• **EXERCISE DATA**
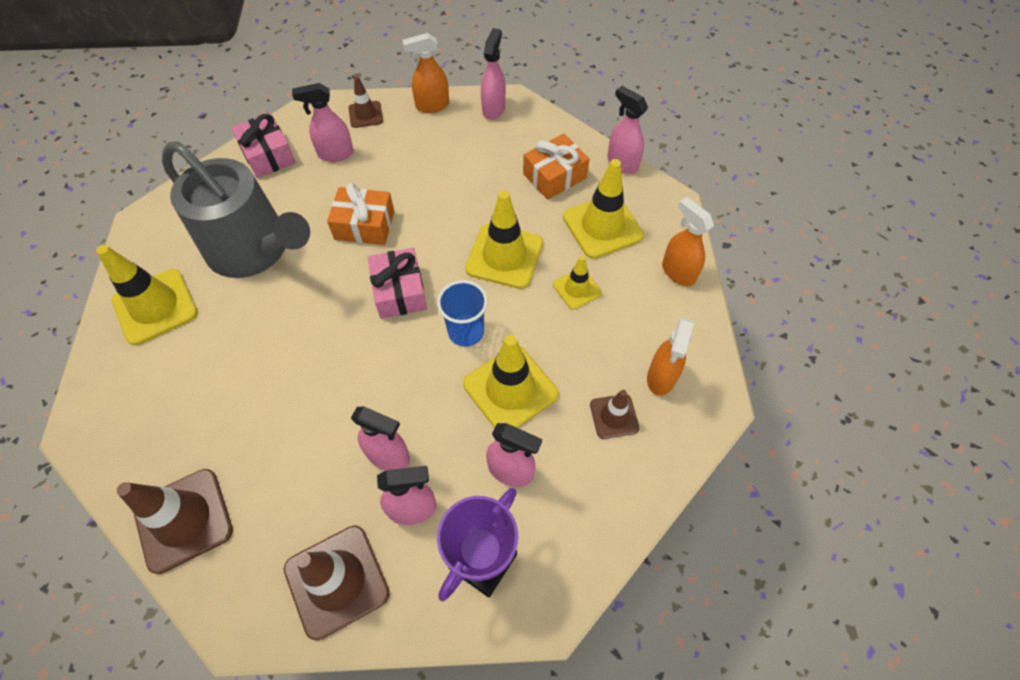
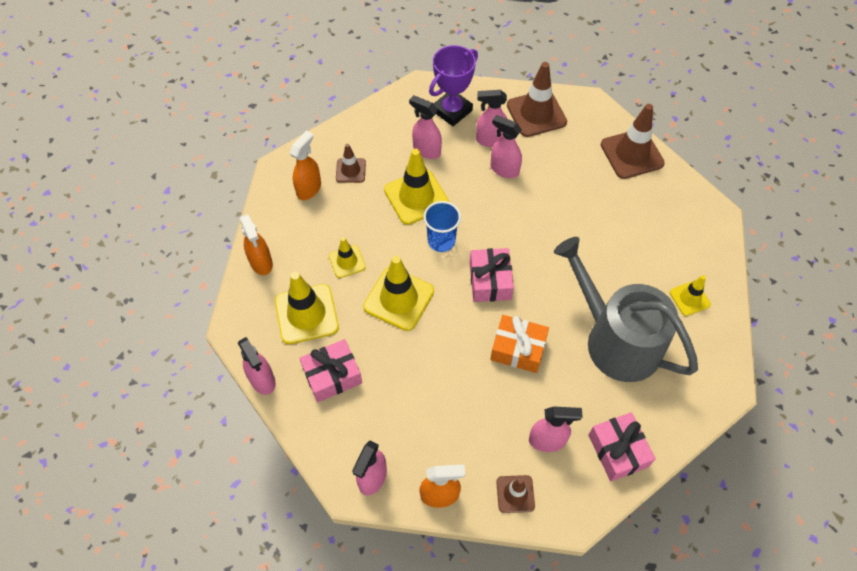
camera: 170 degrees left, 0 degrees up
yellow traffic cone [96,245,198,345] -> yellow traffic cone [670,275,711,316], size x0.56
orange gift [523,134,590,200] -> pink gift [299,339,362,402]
...
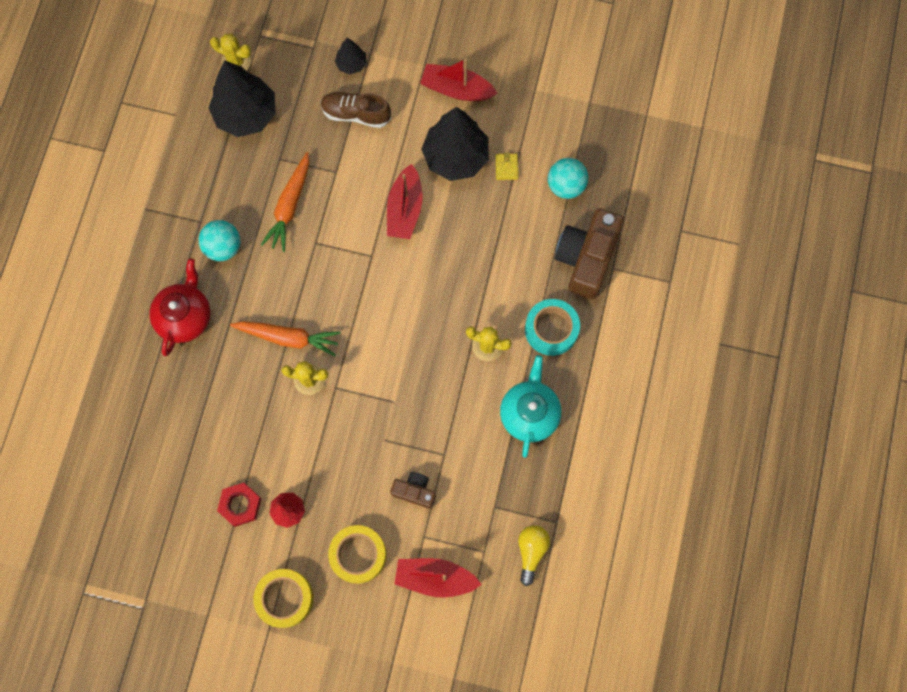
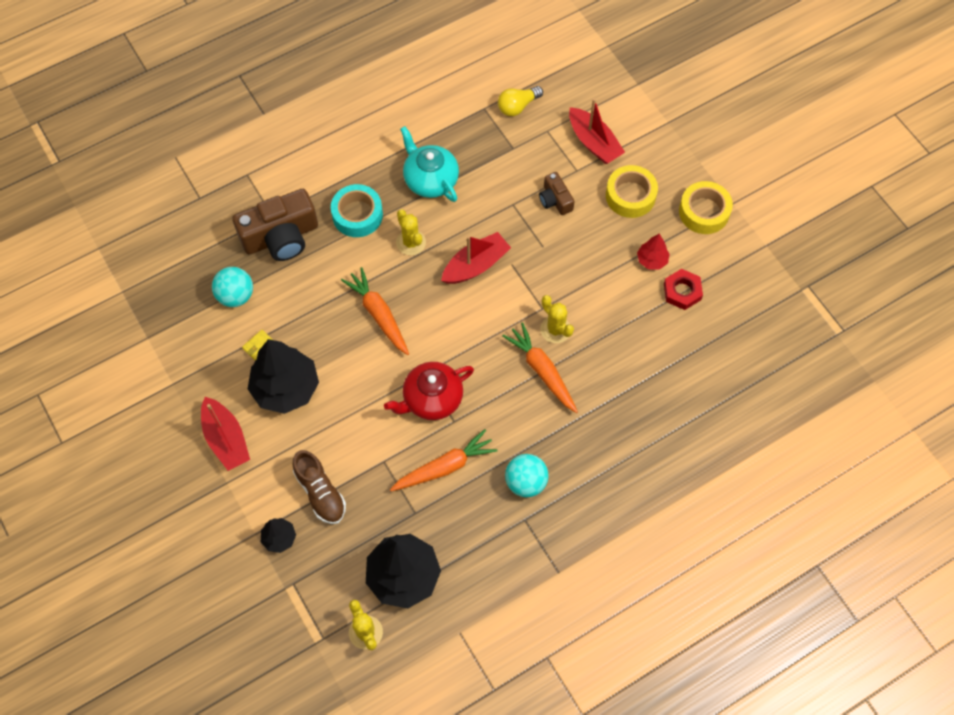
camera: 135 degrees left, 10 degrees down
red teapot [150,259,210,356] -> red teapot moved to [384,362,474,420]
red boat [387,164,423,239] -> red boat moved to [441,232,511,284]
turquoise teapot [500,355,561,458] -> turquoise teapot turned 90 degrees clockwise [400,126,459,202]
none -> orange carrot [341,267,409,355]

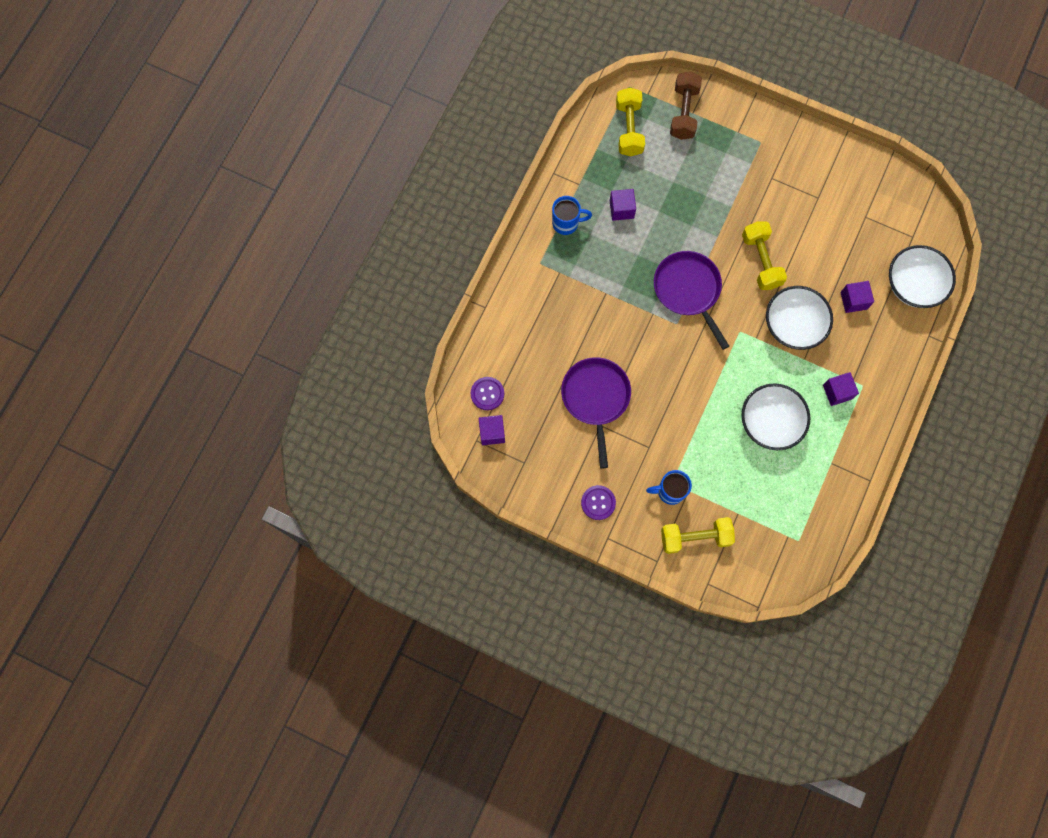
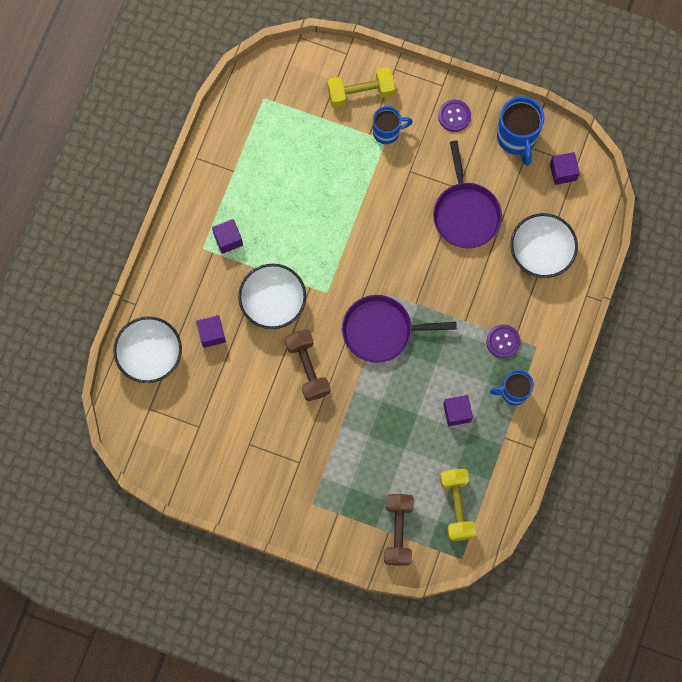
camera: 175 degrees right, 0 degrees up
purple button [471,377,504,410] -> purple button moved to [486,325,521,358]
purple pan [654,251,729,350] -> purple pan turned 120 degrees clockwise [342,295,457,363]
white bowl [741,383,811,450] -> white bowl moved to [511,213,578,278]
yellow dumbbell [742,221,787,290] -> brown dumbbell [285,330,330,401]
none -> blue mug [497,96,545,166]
* * *
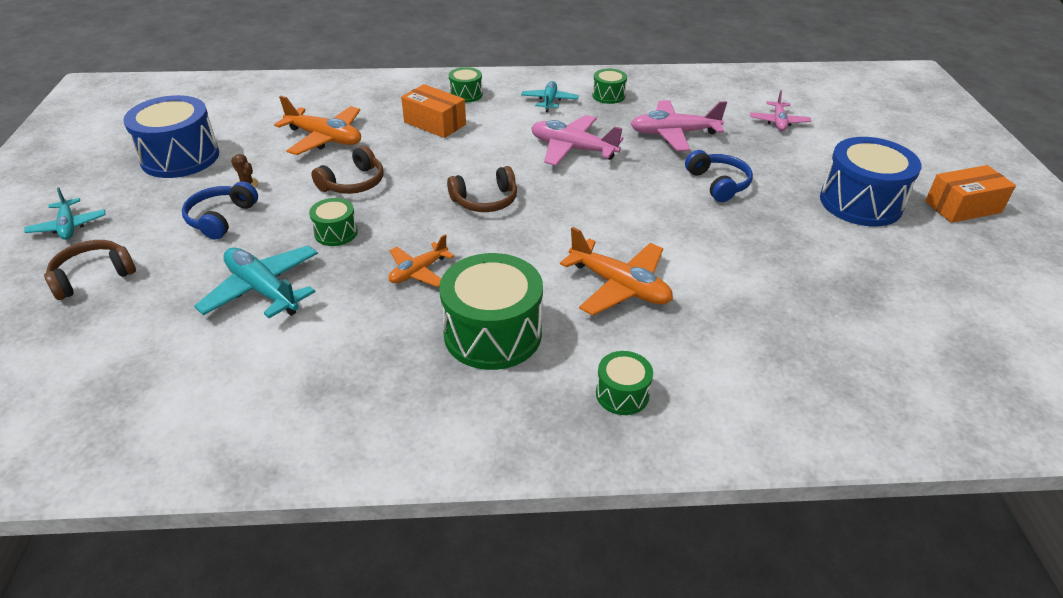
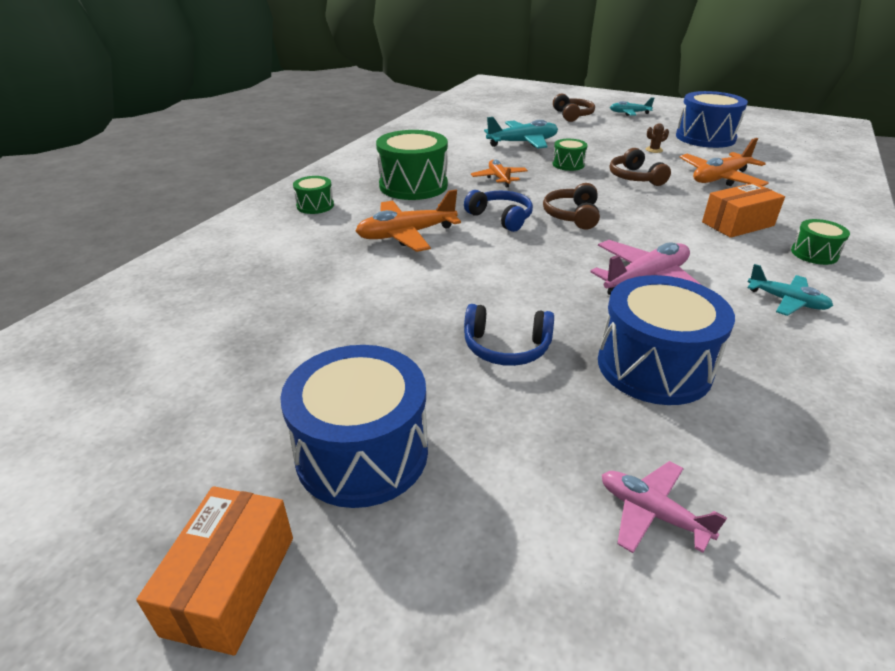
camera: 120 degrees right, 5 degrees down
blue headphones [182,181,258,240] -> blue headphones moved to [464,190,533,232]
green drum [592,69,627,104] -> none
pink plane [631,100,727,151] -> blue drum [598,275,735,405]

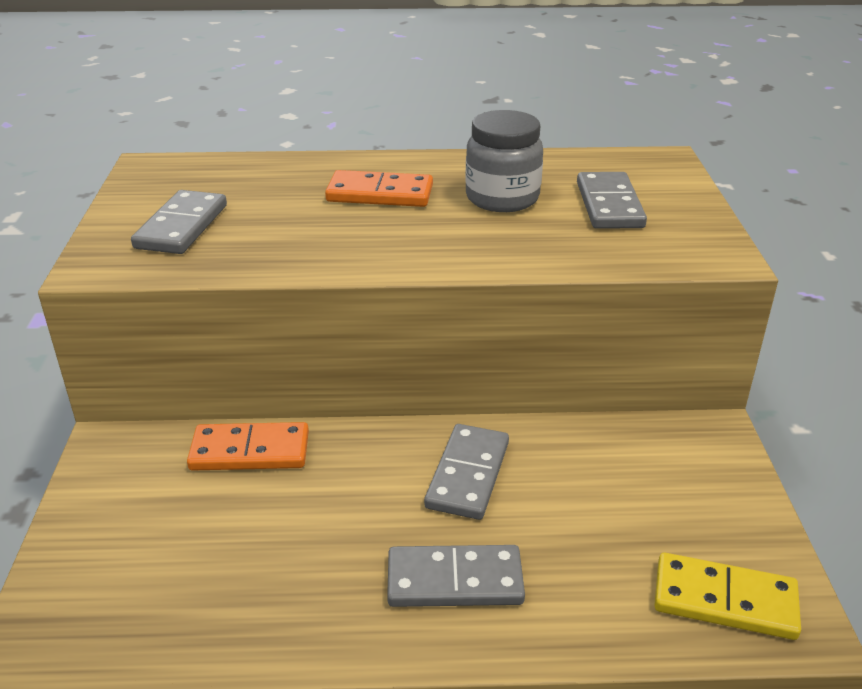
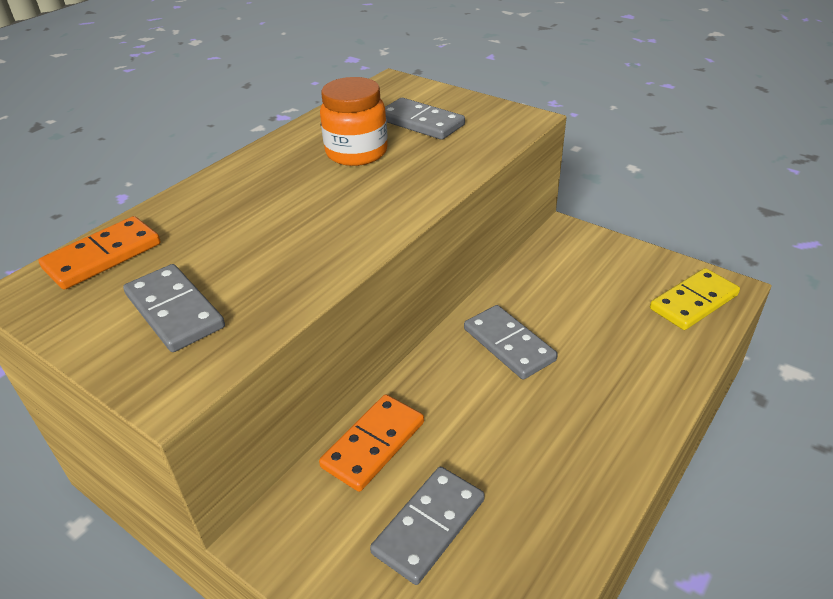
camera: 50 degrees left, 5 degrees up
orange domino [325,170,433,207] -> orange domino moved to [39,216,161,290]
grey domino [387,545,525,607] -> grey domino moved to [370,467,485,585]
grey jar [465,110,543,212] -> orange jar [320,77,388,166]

• **WHAT THIS TASK INVOLVES**
Using the data above, transcribe exactly the lines between those containing "turquoise teapot [500,355,561,458]" and "none -> blue mug [497,96,545,166]", inclusive, and leave every picture behind.

• **OUTPUT FOR THIS TASK**
turquoise teapot [500,355,561,458] -> turquoise teapot turned 90 degrees clockwise [400,126,459,202]
none -> orange carrot [341,267,409,355]

camera: 175 degrees right, 0 degrees up
purple button [471,377,504,410] -> purple button moved to [486,325,521,358]
purple pan [654,251,729,350] -> purple pan turned 120 degrees clockwise [342,295,457,363]
white bowl [741,383,811,450] -> white bowl moved to [511,213,578,278]
yellow dumbbell [742,221,787,290] -> brown dumbbell [285,330,330,401]
none -> blue mug [497,96,545,166]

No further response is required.